[[ Data for processing, beginning ]]

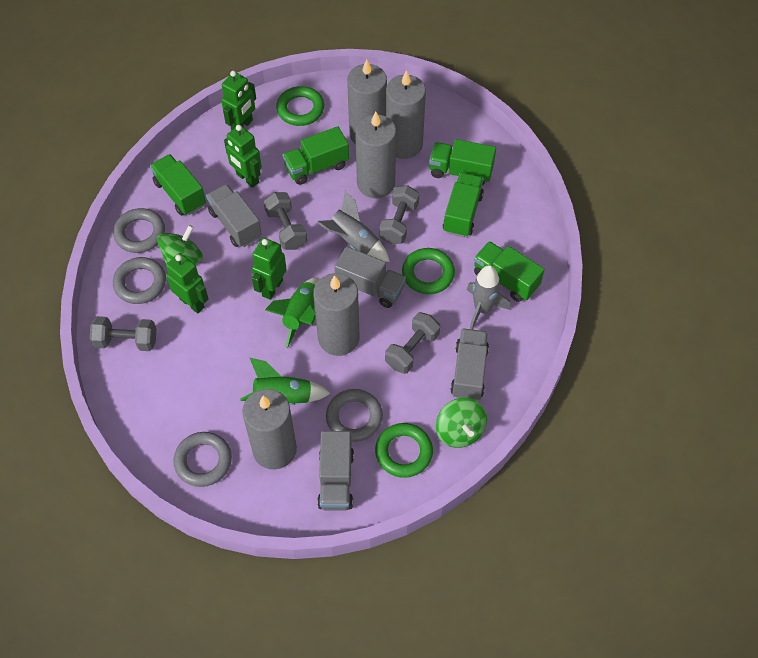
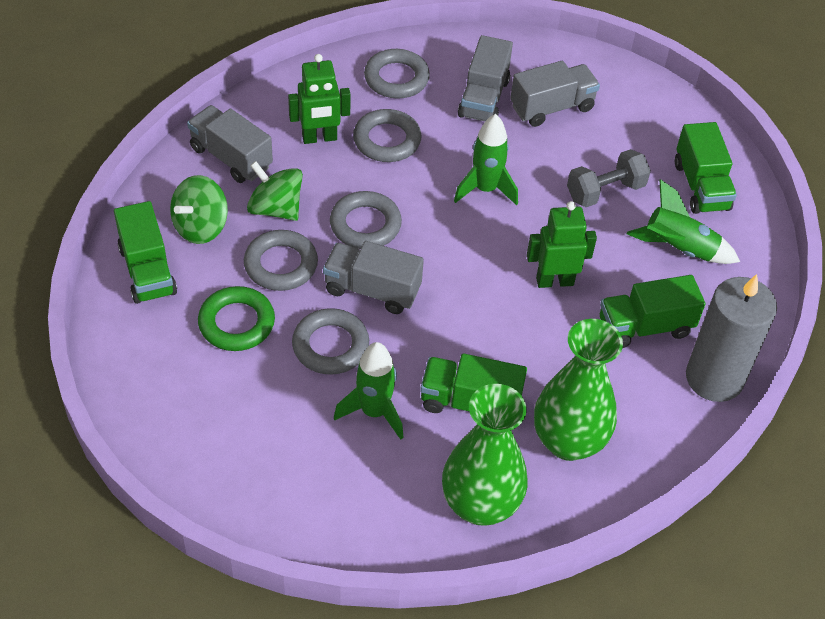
green ring: 3 -> 1
green robot: 4 -> 2
green rocket: 2 -> 3
green truck: 5 -> 4
green vase: 0 -> 2
grey candle: 5 -> 1
grey dumbbell: 4 -> 1
grey ring: 4 -> 5
grey rocket: 2 -> 0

[[ Data for processing, end ]]

Give back, word for word, only the lines from the one containing "green robot: 4 -> 2" through the closing line of the entries.

green robot: 4 -> 2
green rocket: 2 -> 3
green truck: 5 -> 4
green vase: 0 -> 2
grey candle: 5 -> 1
grey dumbbell: 4 -> 1
grey ring: 4 -> 5
grey rocket: 2 -> 0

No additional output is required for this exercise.